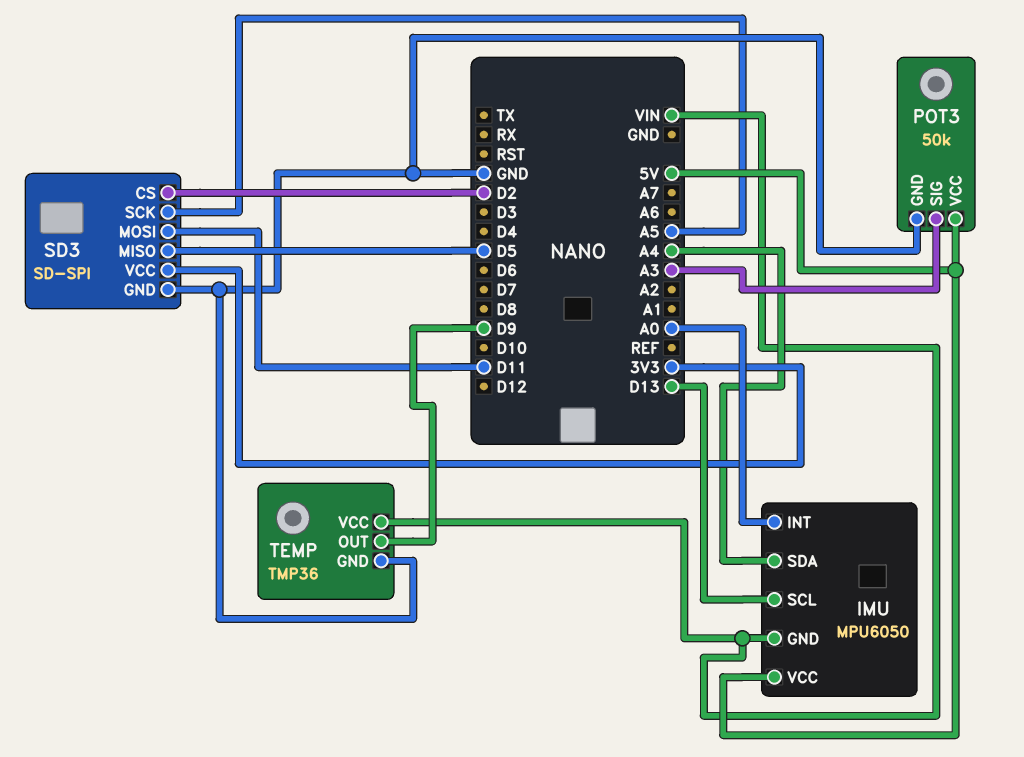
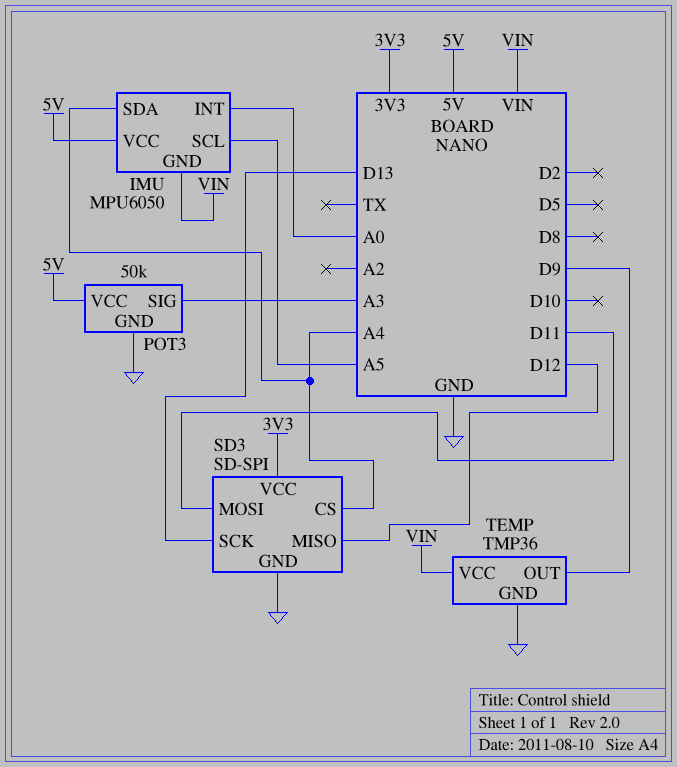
IMU pin SCL: D13 -> A5
SD3 pin CS: D2 -> A4
SD3 pin MISO: D5 -> D12
SD3 pin SCK: A5 -> D13

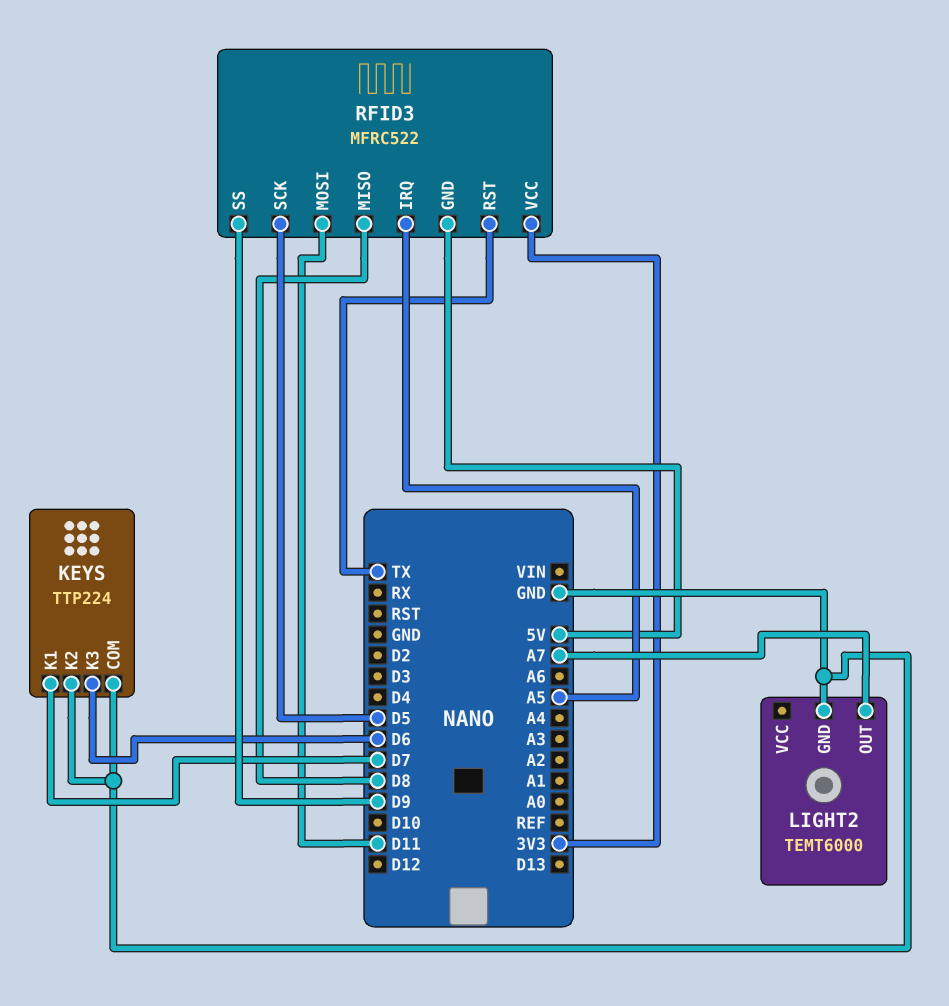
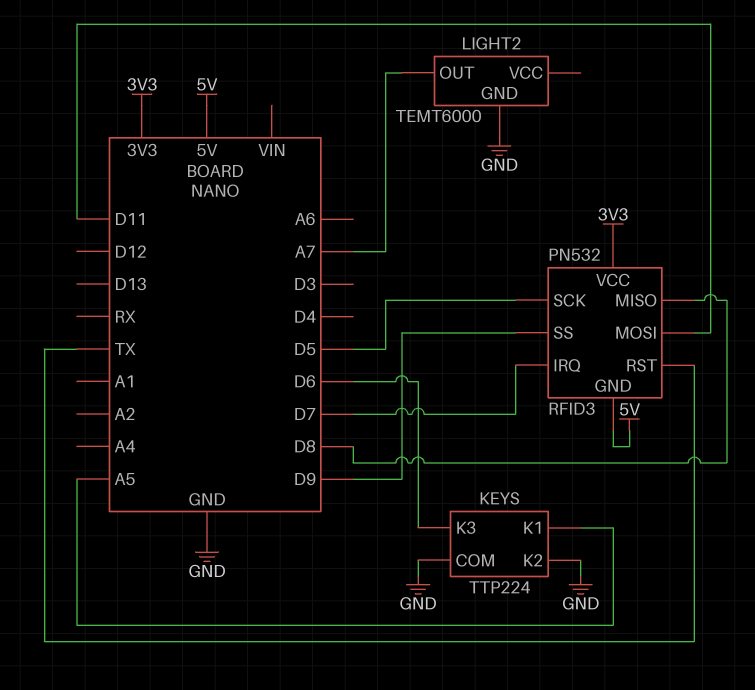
KEYS pin K1: D7 -> A5
RFID3: MFRC522 -> PN532
RFID3 pin IRQ: A5 -> D7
....................
Write out the records once more, word for word, though without the pictures they contain.

IMU pin SCL: D13 -> A5
SD3 pin CS: D2 -> A4
SD3 pin MISO: D5 -> D12
SD3 pin SCK: A5 -> D13

KEYS pin K1: D7 -> A5
RFID3: MFRC522 -> PN532
RFID3 pin IRQ: A5 -> D7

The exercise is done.